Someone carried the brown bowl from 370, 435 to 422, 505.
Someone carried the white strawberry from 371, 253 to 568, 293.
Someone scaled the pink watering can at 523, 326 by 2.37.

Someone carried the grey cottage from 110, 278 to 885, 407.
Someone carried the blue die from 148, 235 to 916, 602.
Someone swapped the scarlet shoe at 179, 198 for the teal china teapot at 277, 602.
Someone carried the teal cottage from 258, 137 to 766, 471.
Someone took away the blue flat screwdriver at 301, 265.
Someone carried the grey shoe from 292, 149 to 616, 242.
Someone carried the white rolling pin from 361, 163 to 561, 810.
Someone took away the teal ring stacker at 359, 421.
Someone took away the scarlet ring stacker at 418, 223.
════════════════
- [Task item]: Transcribe the listing in full, line by line.

- [Output of the exercise]:
Someone carried the brown bowl from 370, 435 to 422, 505.
Someone carried the white strawberry from 371, 253 to 568, 293.
Someone scaled the pink watering can at 523, 326 by 2.37.

Someone carried the grey cottage from 110, 278 to 885, 407.
Someone carried the blue die from 148, 235 to 916, 602.
Someone swapped the scarlet shoe at 179, 198 for the teal china teapot at 277, 602.
Someone carried the teal cottage from 258, 137 to 766, 471.
Someone took away the blue flat screwdriver at 301, 265.
Someone carried the grey shoe from 292, 149 to 616, 242.
Someone carried the white rolling pin from 361, 163 to 561, 810.
Someone took away the teal ring stacker at 359, 421.
Someone took away the scarlet ring stacker at 418, 223.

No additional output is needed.